» ASSIGNED TASK
Can you pull out each line of the data below that includes the word "golden"?

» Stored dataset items
*** Block opens ***

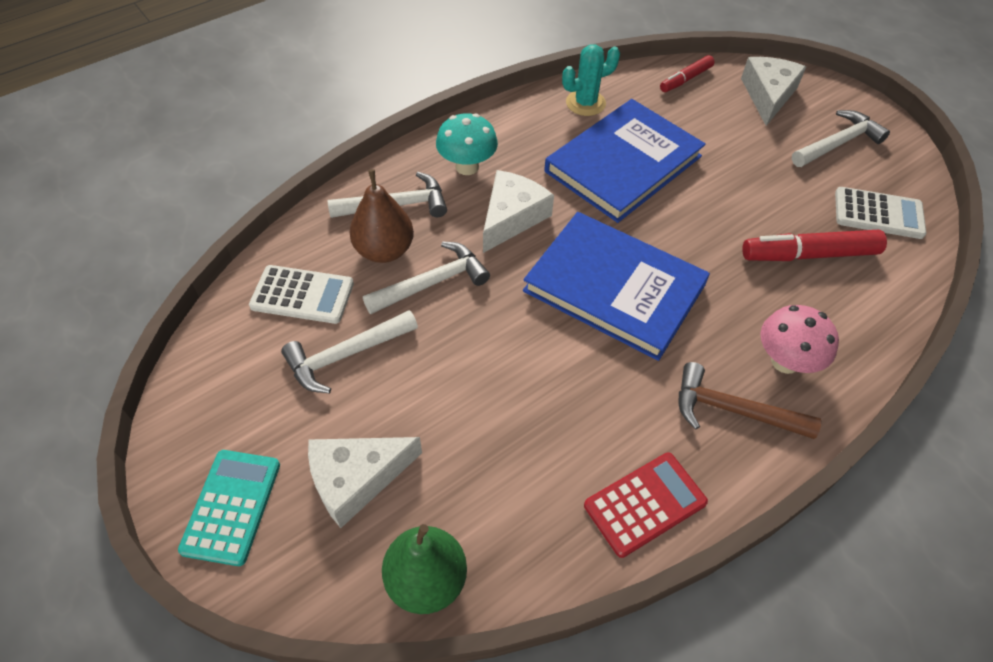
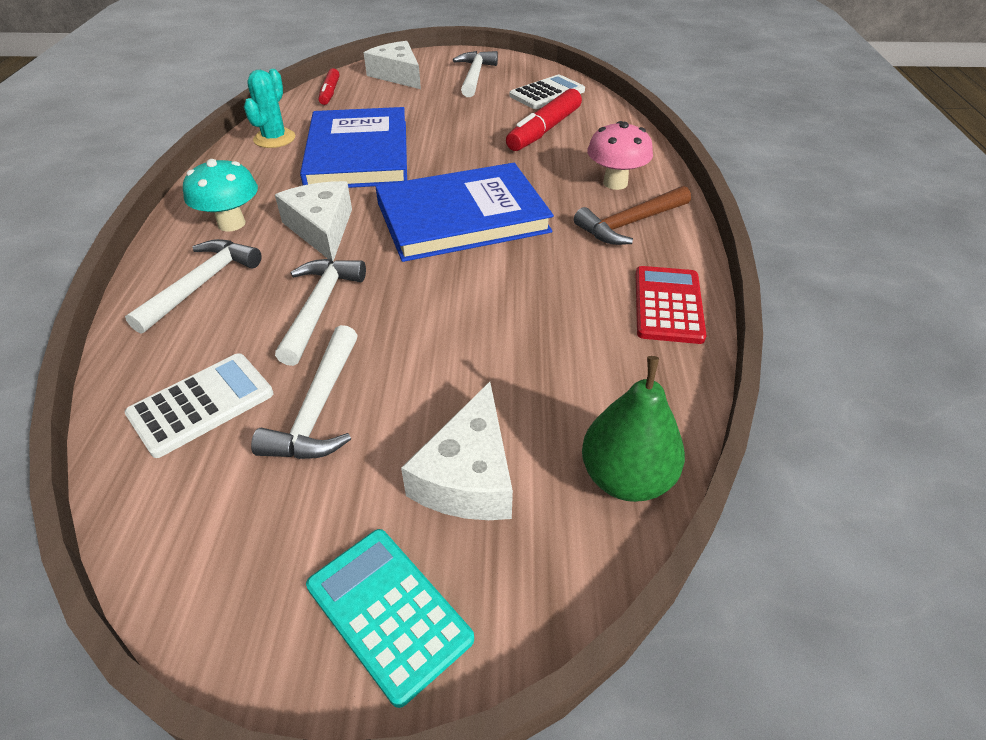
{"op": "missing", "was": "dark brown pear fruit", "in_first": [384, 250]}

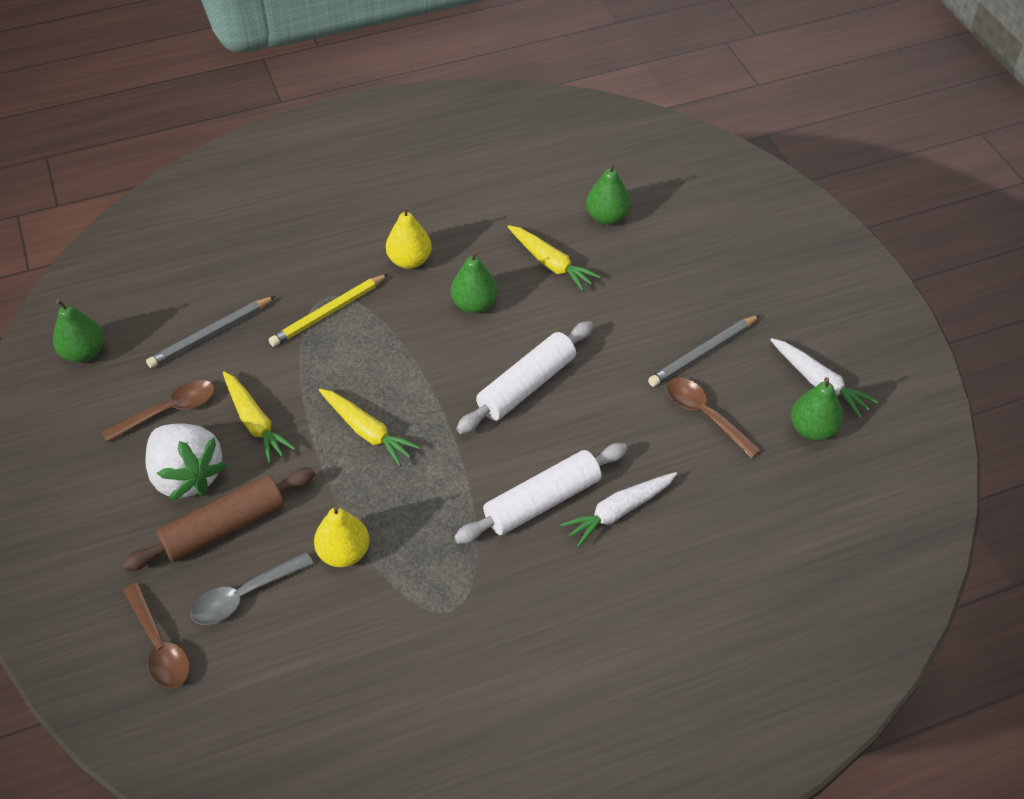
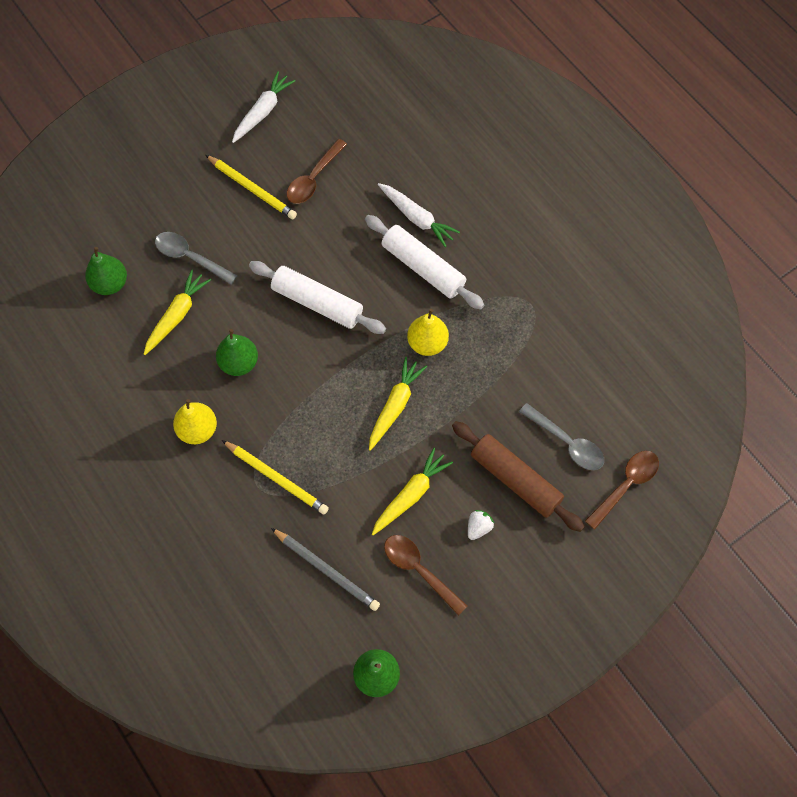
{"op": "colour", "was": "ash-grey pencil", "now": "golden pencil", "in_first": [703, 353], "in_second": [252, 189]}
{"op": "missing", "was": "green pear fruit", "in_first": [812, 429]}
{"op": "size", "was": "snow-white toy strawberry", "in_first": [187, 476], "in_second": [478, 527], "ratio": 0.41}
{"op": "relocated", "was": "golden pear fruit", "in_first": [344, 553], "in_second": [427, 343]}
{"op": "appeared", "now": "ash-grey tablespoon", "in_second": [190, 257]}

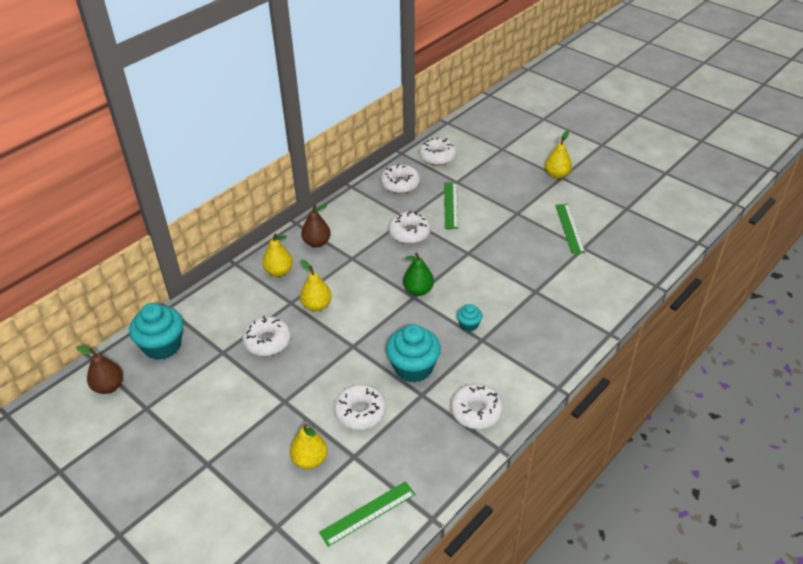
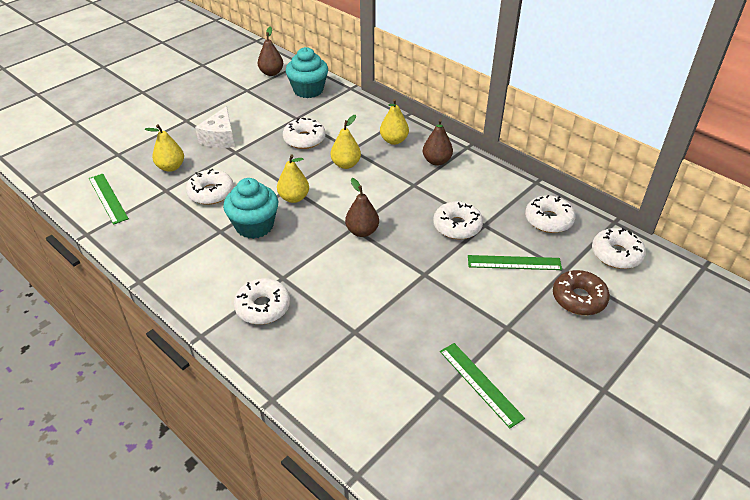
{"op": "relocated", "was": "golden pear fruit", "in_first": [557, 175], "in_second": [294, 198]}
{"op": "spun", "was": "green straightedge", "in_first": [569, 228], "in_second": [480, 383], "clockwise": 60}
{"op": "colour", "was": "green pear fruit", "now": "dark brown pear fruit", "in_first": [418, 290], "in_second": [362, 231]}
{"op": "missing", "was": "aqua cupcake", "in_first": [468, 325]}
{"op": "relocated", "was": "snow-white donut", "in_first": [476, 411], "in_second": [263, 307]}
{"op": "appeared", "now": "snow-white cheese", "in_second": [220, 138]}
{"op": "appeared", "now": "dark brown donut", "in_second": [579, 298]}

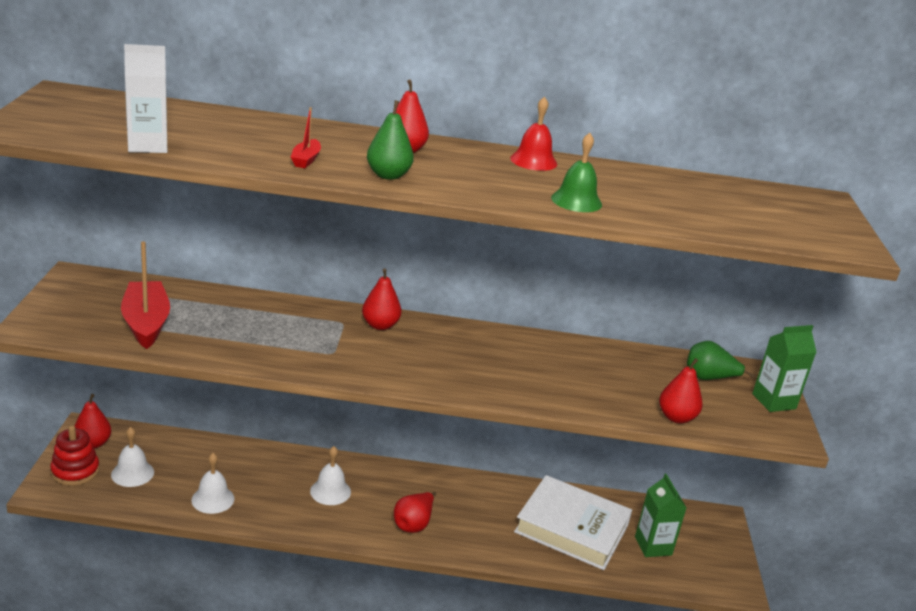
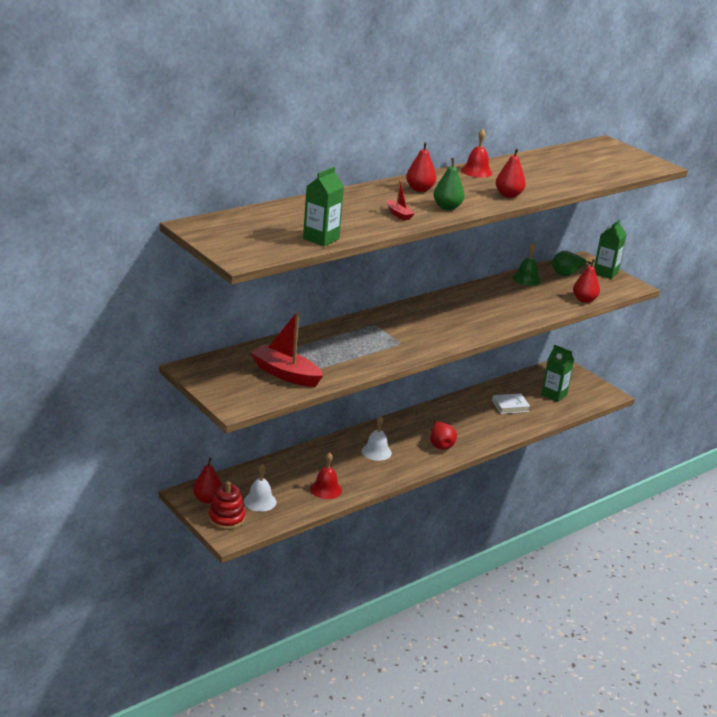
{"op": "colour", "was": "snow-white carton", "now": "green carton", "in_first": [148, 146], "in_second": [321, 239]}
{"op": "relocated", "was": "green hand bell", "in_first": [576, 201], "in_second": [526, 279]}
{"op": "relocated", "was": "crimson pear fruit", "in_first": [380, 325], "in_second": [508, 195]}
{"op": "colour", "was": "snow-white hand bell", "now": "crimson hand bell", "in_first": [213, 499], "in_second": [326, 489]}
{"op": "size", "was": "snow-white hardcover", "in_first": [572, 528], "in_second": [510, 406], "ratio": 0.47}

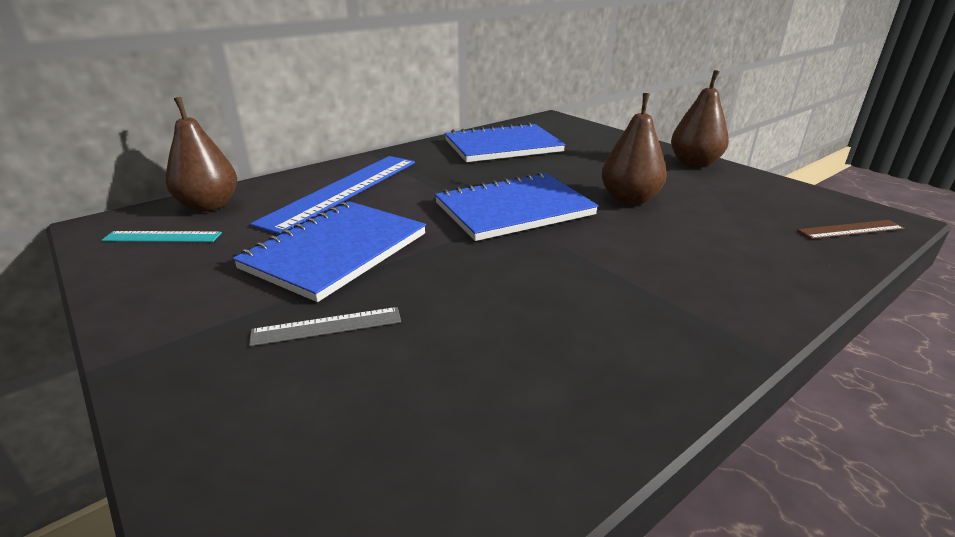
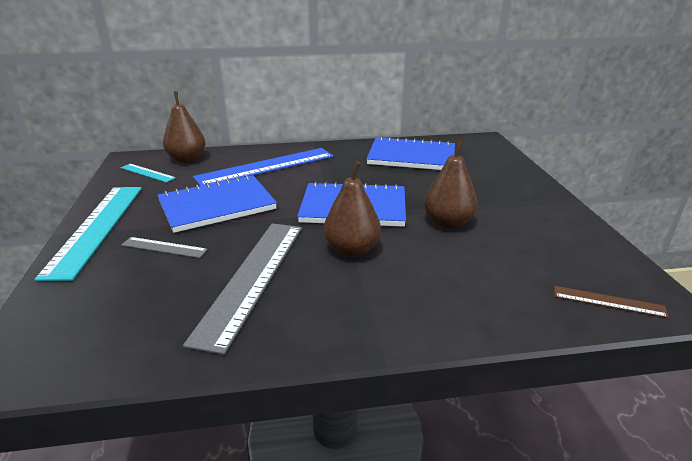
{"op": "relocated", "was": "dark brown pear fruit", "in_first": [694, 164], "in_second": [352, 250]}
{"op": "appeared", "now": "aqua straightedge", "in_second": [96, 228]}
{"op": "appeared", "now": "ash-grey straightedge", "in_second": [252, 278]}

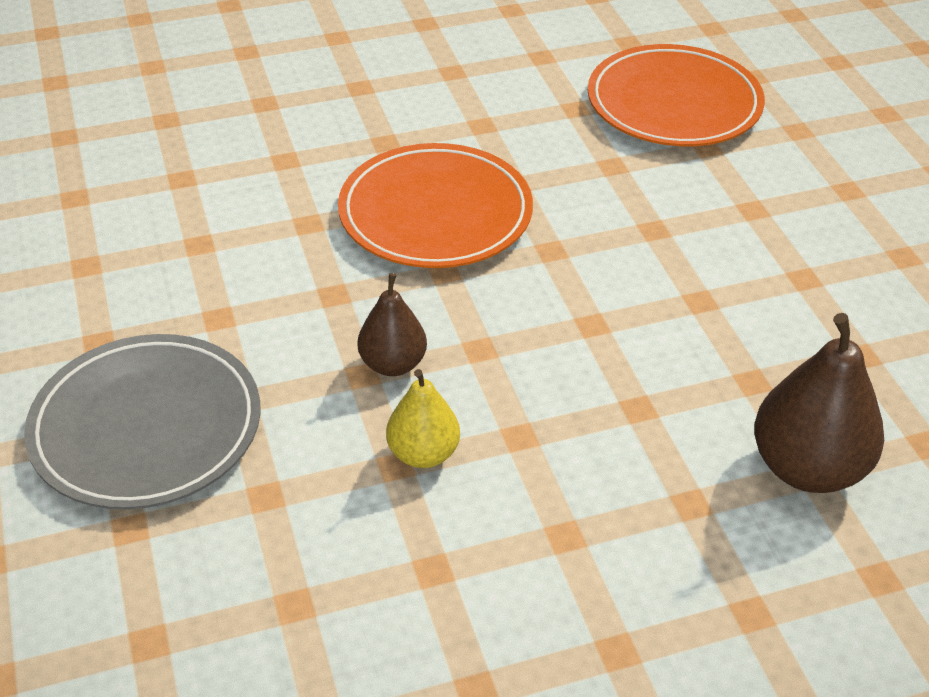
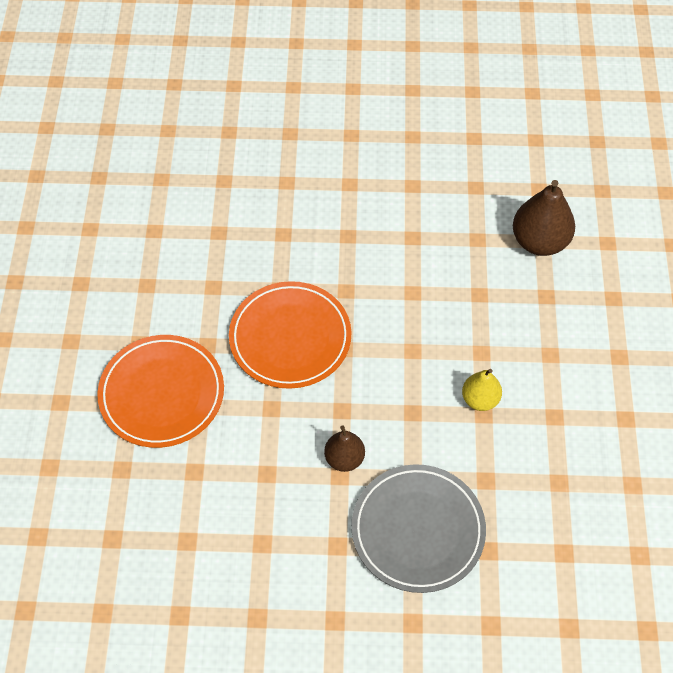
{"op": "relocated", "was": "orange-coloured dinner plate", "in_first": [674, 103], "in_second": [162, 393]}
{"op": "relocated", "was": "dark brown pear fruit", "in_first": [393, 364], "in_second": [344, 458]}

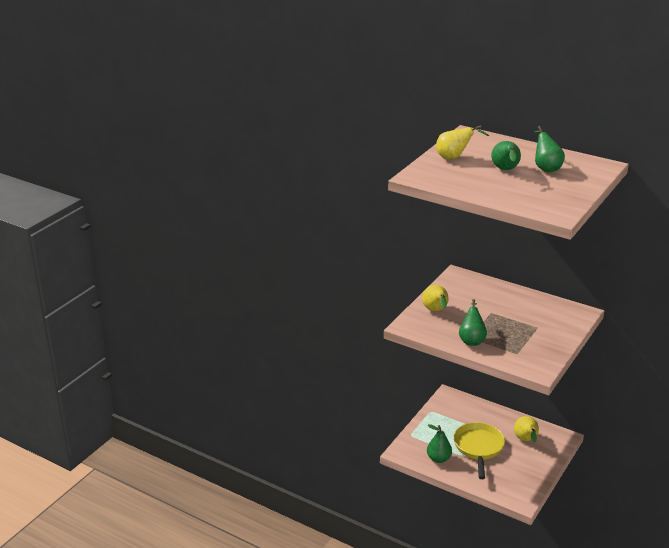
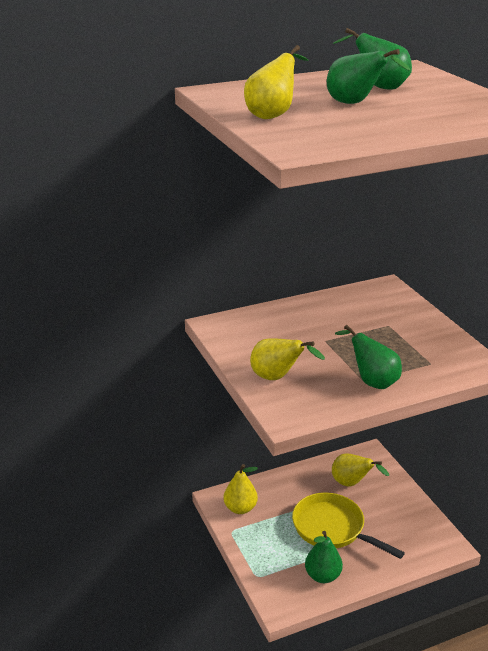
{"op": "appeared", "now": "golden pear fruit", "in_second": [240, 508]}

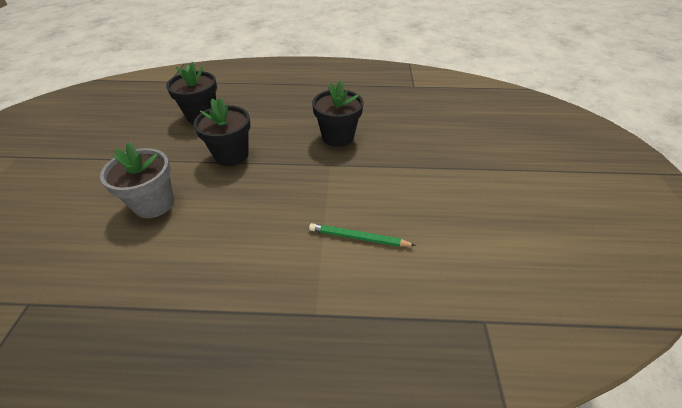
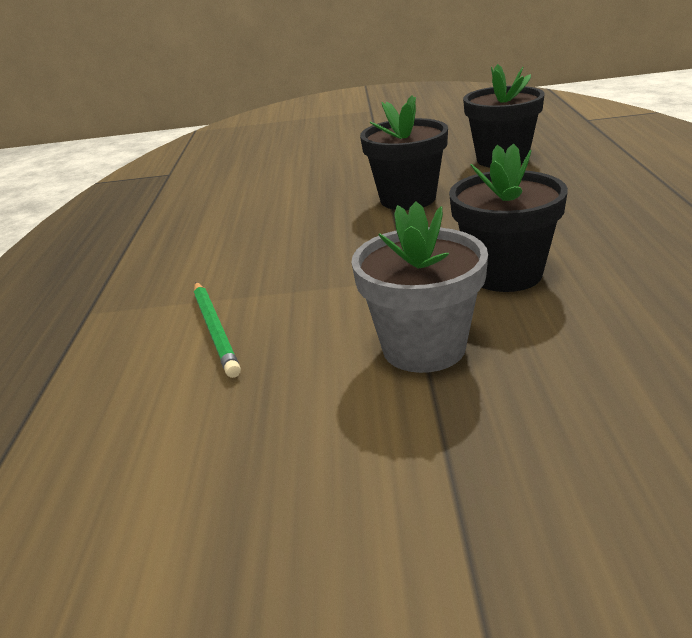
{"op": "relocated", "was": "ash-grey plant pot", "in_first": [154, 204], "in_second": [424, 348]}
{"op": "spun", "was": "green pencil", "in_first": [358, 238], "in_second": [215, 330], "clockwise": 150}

*** Block closes ***

» TASK RESPONSE
{"op": "colour", "was": "ash-grey pencil", "now": "golden pencil", "in_first": [703, 353], "in_second": [252, 189]}
{"op": "relocated", "was": "golden pear fruit", "in_first": [344, 553], "in_second": [427, 343]}
{"op": "relocated", "was": "golden pear fruit", "in_first": [557, 175], "in_second": [294, 198]}
{"op": "appeared", "now": "golden pear fruit", "in_second": [240, 508]}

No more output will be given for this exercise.